Dataset section =
• • • •

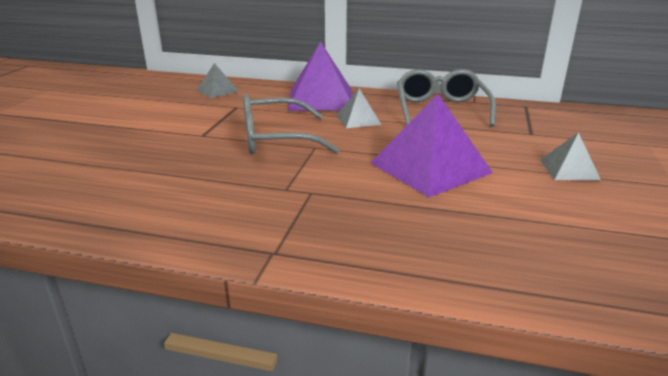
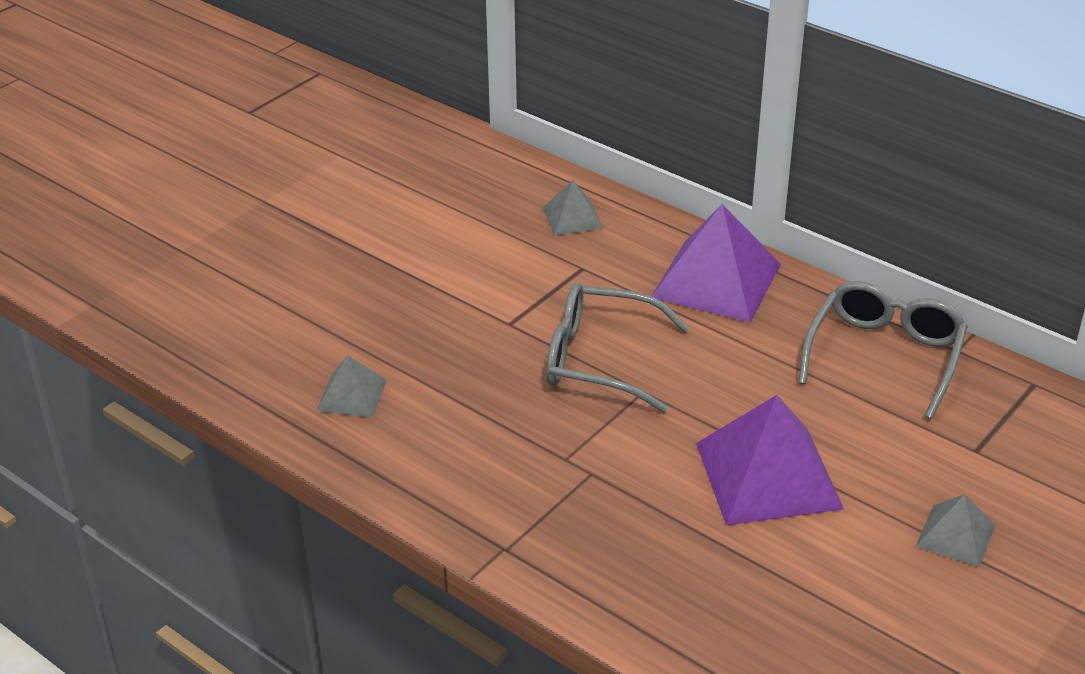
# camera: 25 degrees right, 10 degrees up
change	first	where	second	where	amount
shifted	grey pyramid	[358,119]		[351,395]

• • • •

Goal of the exercise =
The answer must be the full listing, word for word, with no images in it.

Expected answer =
# camera: 25 degrees right, 10 degrees up
change	first	where	second	where	amount
shifted	grey pyramid	[358,119]		[351,395]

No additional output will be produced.